* **Object change listings**:
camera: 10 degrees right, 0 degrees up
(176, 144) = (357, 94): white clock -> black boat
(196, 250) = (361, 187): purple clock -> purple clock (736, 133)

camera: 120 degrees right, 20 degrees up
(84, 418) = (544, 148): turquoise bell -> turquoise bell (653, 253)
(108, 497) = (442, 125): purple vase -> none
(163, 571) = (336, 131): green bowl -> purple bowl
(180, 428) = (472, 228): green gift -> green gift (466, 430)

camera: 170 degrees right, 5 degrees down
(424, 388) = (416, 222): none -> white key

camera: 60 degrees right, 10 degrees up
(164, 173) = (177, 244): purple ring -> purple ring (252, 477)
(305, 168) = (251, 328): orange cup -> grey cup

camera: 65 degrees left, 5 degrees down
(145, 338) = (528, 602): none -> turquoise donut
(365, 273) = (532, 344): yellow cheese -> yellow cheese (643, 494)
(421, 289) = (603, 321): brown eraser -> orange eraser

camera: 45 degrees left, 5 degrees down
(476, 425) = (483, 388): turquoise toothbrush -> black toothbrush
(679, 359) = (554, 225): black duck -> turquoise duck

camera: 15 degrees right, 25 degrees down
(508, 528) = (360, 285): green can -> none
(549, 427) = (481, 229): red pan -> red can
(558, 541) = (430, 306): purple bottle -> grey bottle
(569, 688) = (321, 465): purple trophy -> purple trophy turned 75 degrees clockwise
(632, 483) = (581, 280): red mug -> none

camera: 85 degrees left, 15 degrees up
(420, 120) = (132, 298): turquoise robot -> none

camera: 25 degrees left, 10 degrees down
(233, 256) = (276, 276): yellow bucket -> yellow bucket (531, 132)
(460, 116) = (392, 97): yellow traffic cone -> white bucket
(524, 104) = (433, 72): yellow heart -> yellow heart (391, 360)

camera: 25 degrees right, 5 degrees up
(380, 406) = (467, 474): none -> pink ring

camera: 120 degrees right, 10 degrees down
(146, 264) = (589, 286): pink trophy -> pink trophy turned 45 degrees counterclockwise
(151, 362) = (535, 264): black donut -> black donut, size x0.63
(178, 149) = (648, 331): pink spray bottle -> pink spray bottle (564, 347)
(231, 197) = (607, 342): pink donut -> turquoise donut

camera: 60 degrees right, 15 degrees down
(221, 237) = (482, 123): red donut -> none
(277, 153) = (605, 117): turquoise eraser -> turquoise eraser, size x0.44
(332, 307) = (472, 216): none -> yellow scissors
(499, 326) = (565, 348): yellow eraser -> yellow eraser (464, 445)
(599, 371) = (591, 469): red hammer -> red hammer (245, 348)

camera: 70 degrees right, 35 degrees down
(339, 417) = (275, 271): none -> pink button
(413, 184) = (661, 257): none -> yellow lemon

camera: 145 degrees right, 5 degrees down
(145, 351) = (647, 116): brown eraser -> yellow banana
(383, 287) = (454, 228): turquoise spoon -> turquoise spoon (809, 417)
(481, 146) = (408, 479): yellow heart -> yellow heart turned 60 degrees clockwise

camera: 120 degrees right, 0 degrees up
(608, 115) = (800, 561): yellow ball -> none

* **Problem statement**: Print every line of the records exactly. Omit nothing.

* **Written response**:
camera: 10 degrees right, 0 degrees up
(176, 144) = (357, 94): white clock -> black boat
(196, 250) = (361, 187): purple clock -> purple clock (736, 133)

camera: 120 degrees right, 20 degrees up
(84, 418) = (544, 148): turquoise bell -> turquoise bell (653, 253)
(108, 497) = (442, 125): purple vase -> none
(163, 571) = (336, 131): green bowl -> purple bowl
(180, 428) = (472, 228): green gift -> green gift (466, 430)

camera: 170 degrees right, 5 degrees down
(424, 388) = (416, 222): none -> white key

camera: 60 degrees right, 10 degrees up
(164, 173) = (177, 244): purple ring -> purple ring (252, 477)
(305, 168) = (251, 328): orange cup -> grey cup

camera: 65 degrees left, 5 degrees down
(145, 338) = (528, 602): none -> turquoise donut
(365, 273) = (532, 344): yellow cheese -> yellow cheese (643, 494)
(421, 289) = (603, 321): brown eraser -> orange eraser

camera: 45 degrees left, 5 degrees down
(476, 425) = (483, 388): turquoise toothbrush -> black toothbrush
(679, 359) = (554, 225): black duck -> turquoise duck

camera: 15 degrees right, 25 degrees down
(508, 528) = (360, 285): green can -> none
(549, 427) = (481, 229): red pan -> red can
(558, 541) = (430, 306): purple bottle -> grey bottle
(569, 688) = (321, 465): purple trophy -> purple trophy turned 75 degrees clockwise
(632, 483) = (581, 280): red mug -> none

camera: 85 degrees left, 15 degrees up
(420, 120) = (132, 298): turquoise robot -> none

camera: 25 degrees left, 10 degrees down
(233, 256) = (276, 276): yellow bucket -> yellow bucket (531, 132)
(460, 116) = (392, 97): yellow traffic cone -> white bucket
(524, 104) = (433, 72): yellow heart -> yellow heart (391, 360)

camera: 25 degrees right, 5 degrees up
(380, 406) = (467, 474): none -> pink ring

camera: 120 degrees right, 10 degrees down
(146, 264) = (589, 286): pink trophy -> pink trophy turned 45 degrees counterclockwise
(151, 362) = (535, 264): black donut -> black donut, size x0.63
(178, 149) = (648, 331): pink spray bottle -> pink spray bottle (564, 347)
(231, 197) = (607, 342): pink donut -> turquoise donut

camera: 60 degrees right, 15 degrees down
(221, 237) = (482, 123): red donut -> none
(277, 153) = (605, 117): turquoise eraser -> turquoise eraser, size x0.44
(332, 307) = (472, 216): none -> yellow scissors
(499, 326) = (565, 348): yellow eraser -> yellow eraser (464, 445)
(599, 371) = (591, 469): red hammer -> red hammer (245, 348)

camera: 70 degrees right, 35 degrees down
(339, 417) = (275, 271): none -> pink button
(413, 184) = (661, 257): none -> yellow lemon

camera: 145 degrees right, 5 degrees down
(145, 351) = (647, 116): brown eraser -> yellow banana
(383, 287) = (454, 228): turquoise spoon -> turquoise spoon (809, 417)
(481, 146) = (408, 479): yellow heart -> yellow heart turned 60 degrees clockwise

camera: 120 degrees right, 0 degrees up
(608, 115) = (800, 561): yellow ball -> none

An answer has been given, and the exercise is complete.